= Beginning of Section =

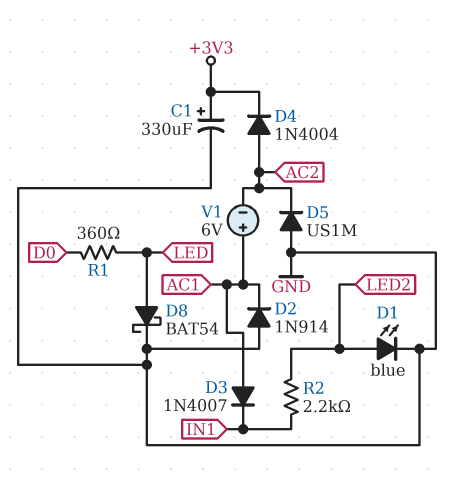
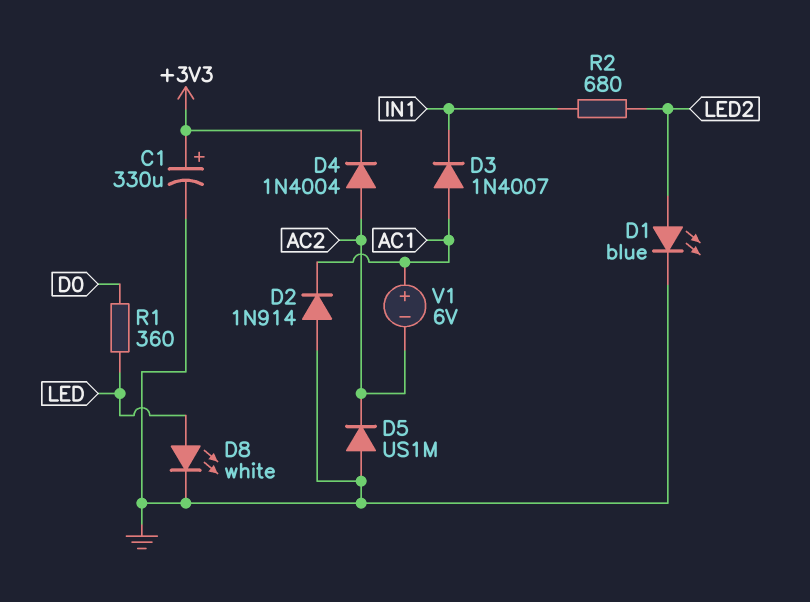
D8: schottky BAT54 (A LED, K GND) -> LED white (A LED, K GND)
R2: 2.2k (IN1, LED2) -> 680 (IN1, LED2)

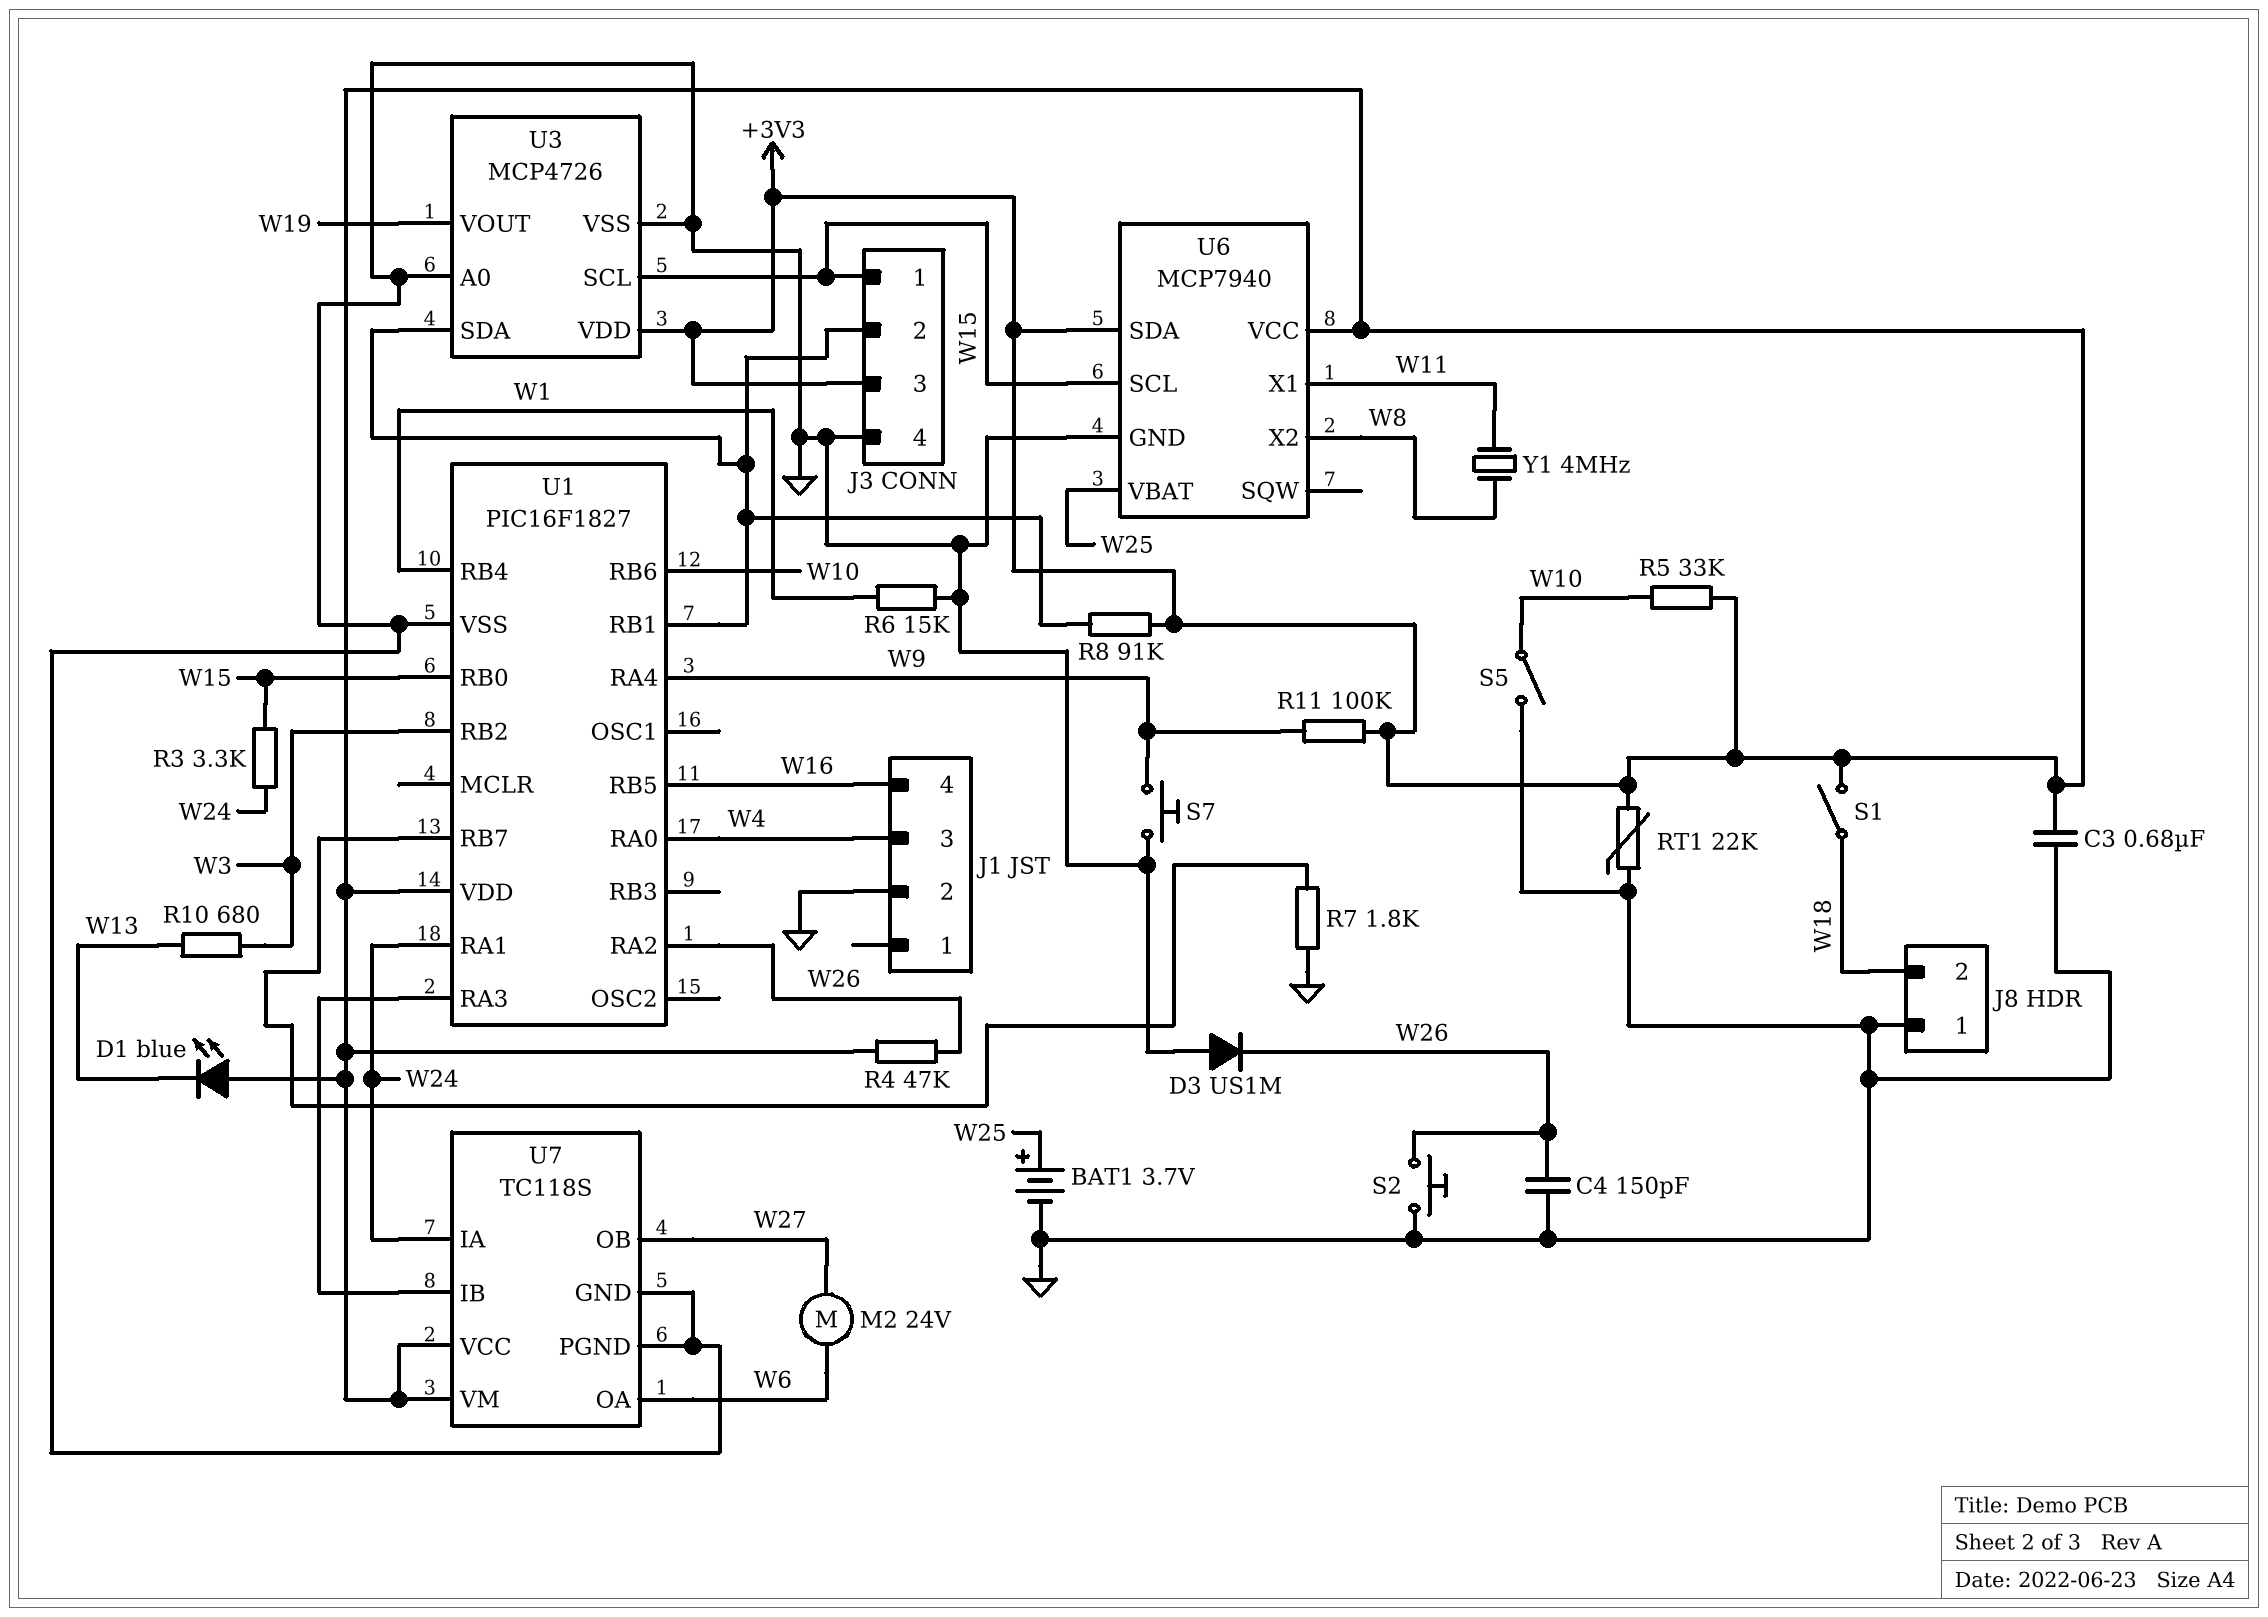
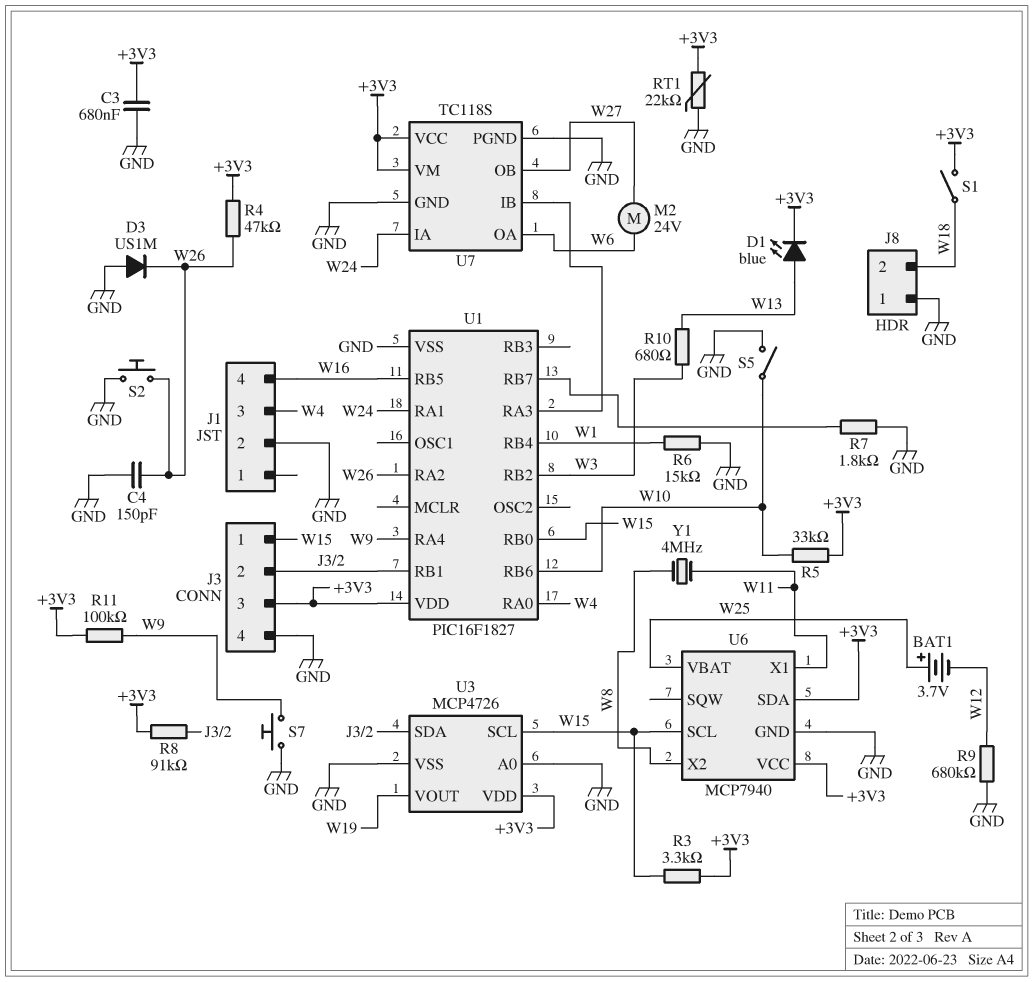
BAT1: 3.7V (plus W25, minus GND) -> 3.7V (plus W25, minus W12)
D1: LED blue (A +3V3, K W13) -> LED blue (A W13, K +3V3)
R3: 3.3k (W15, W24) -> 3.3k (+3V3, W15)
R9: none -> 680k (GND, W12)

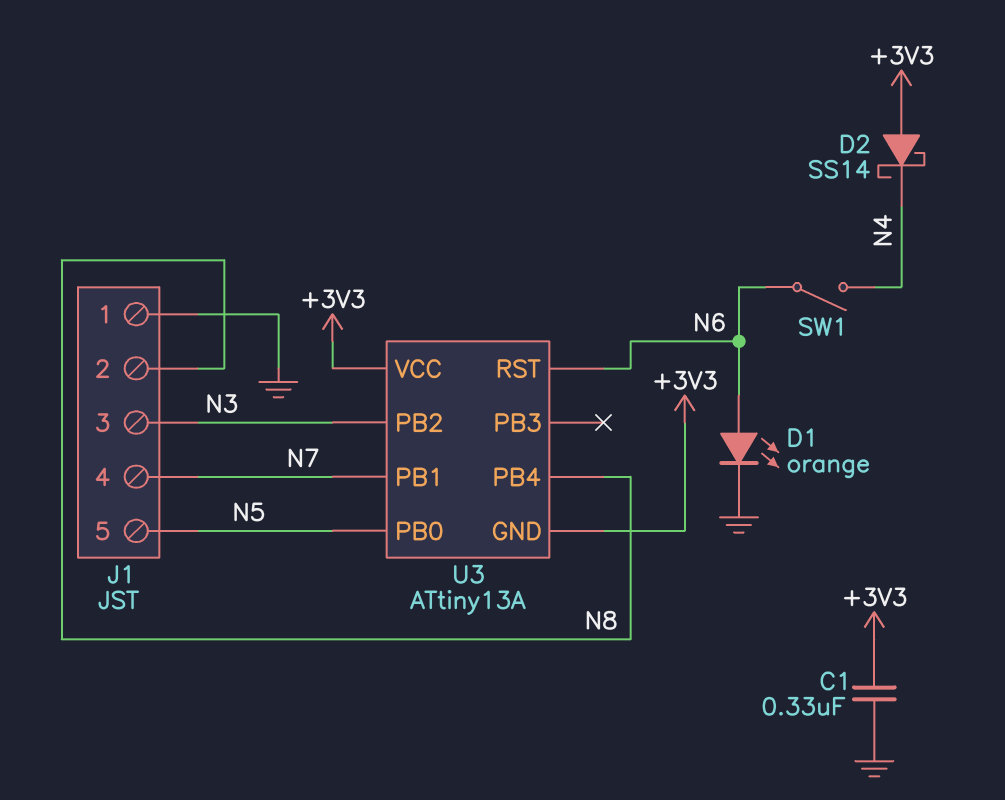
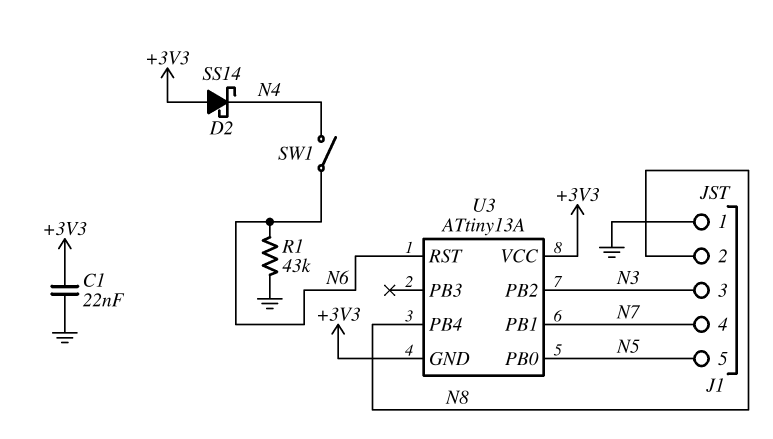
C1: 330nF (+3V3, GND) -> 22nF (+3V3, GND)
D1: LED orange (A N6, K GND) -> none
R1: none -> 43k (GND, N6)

= End of Section =

- **Goal of the exercise**
In the records above, each line with the string "none" should be copied.

- **Exercise result**
R9: none -> 680k (GND, W12)
D1: LED orange (A N6, K GND) -> none
R1: none -> 43k (GND, N6)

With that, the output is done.